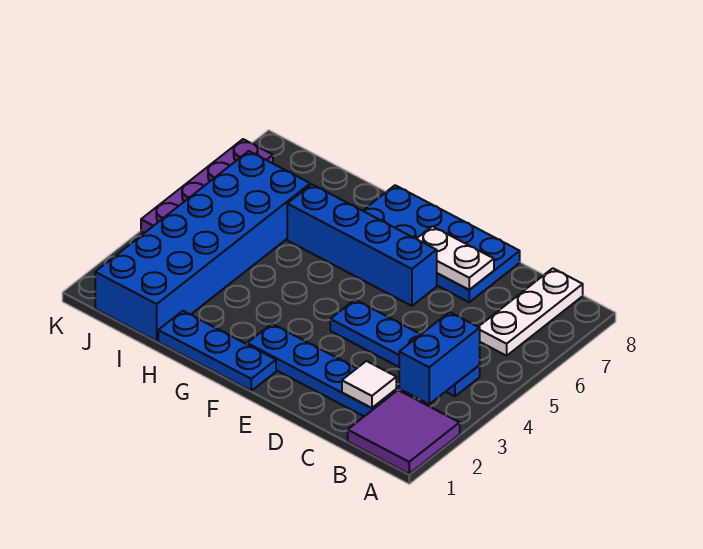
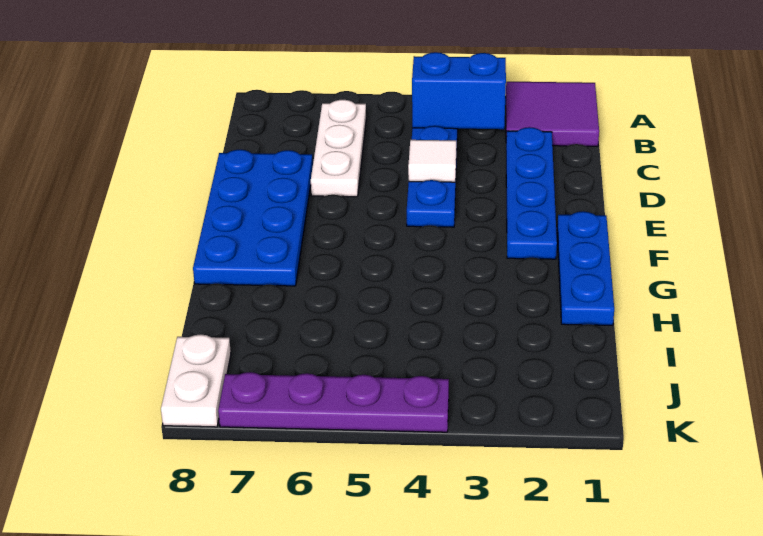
white 1x3 plate [479,268,583,356] -> white 1x3 plate turned to [311,100,366,197]
white 1x1 tile [342,361,396,408] -> white 1x1 tile moved to [408,140,456,182]
white 1x2 plate [417,226,494,290] -> white 1x2 plate moved to [161,335,231,427]
blue 1x4 brick [287,184,437,306] -> none
blue 2x6 brick [95,151,310,341] -> none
____
## WHAT YOU SHOULD DO
Respond with the exact lines running from the one that contains "blue 1x4 brick [287,184,437,306] -> none" through the last line of the data above, and no other lines.

## ANSWER SPACE
blue 1x4 brick [287,184,437,306] -> none
blue 2x6 brick [95,151,310,341] -> none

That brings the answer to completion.